Problem description =>
Write out the material below line for line, with no changes.

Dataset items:
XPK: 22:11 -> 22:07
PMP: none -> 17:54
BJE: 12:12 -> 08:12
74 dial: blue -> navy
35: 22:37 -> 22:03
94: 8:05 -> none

Exercise response =>
XPK: 22:11 -> 22:07
PMP: none -> 17:54
BJE: 12:12 -> 08:12
74 dial: blue -> navy
35: 22:37 -> 22:03
94: 8:05 -> none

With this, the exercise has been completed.